Repeat the listing exactly. The images do not belong in the copy.
*** Opening of SOURCE DATA ***
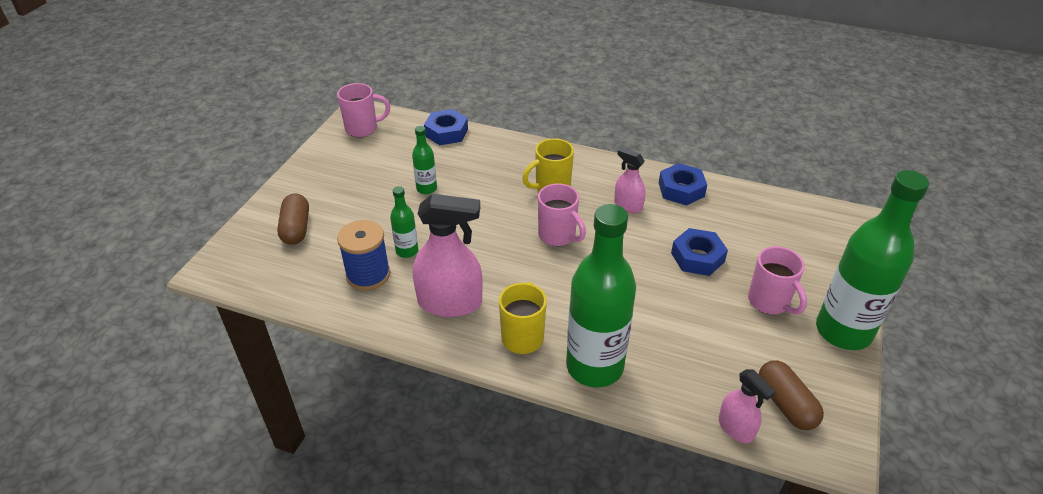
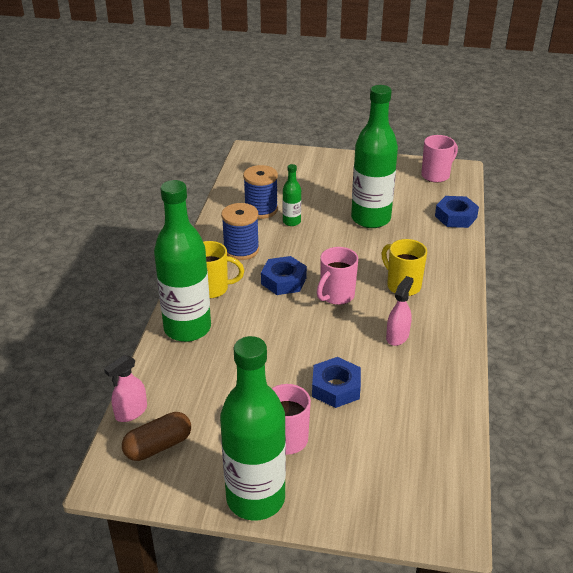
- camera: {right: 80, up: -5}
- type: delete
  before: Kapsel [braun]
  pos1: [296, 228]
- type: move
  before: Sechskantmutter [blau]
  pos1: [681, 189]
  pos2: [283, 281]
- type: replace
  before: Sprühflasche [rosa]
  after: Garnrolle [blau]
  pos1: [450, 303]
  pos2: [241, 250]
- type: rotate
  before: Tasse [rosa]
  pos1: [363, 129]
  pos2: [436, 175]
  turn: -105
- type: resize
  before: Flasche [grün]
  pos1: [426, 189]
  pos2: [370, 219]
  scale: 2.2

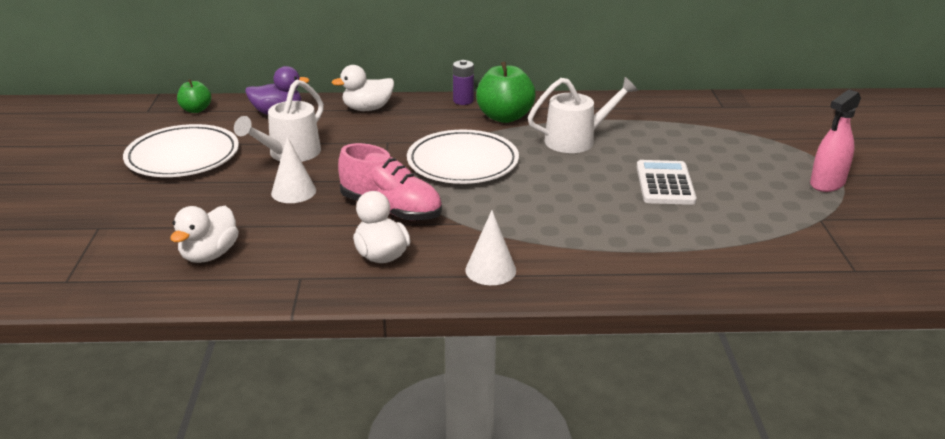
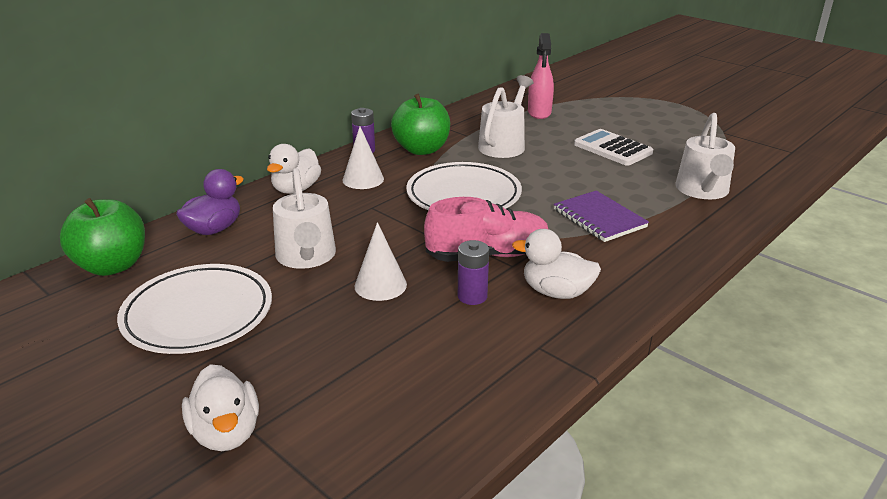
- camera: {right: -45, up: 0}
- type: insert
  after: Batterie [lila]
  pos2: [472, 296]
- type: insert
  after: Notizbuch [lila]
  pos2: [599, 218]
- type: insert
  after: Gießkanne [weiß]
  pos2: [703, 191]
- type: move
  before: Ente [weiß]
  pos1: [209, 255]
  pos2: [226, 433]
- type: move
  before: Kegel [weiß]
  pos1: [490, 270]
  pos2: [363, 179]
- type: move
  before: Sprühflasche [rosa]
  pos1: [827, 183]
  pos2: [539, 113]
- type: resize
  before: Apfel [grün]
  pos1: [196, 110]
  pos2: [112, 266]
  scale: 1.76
*** Close of SOURCE DATA ***
TASK RESPONSE:
- camera: {right: 80, up: -5}
- type: delete
  before: Kapsel [braun]
  pos1: [296, 228]
- type: move
  before: Sechskantmutter [blau]
  pos1: [681, 189]
  pos2: [283, 281]
- type: replace
  before: Sprühflasche [rosa]
  after: Garnrolle [blau]
  pos1: [450, 303]
  pos2: [241, 250]
- type: rotate
  before: Tasse [rosa]
  pos1: [363, 129]
  pos2: [436, 175]
  turn: -105
- type: resize
  before: Flasche [grün]
  pos1: [426, 189]
  pos2: [370, 219]
  scale: 2.2

- camera: {right: -45, up: 0}
- type: insert
  after: Batterie [lila]
  pos2: [472, 296]
- type: insert
  after: Notizbuch [lila]
  pos2: [599, 218]
- type: insert
  after: Gießkanne [weiß]
  pos2: [703, 191]
- type: move
  before: Ente [weiß]
  pos1: [209, 255]
  pos2: [226, 433]
- type: move
  before: Kegel [weiß]
  pos1: [490, 270]
  pos2: [363, 179]
- type: move
  before: Sprühflasche [rosa]
  pos1: [827, 183]
  pos2: [539, 113]
- type: resize
  before: Apfel [grün]
  pos1: [196, 110]
  pos2: [112, 266]
  scale: 1.76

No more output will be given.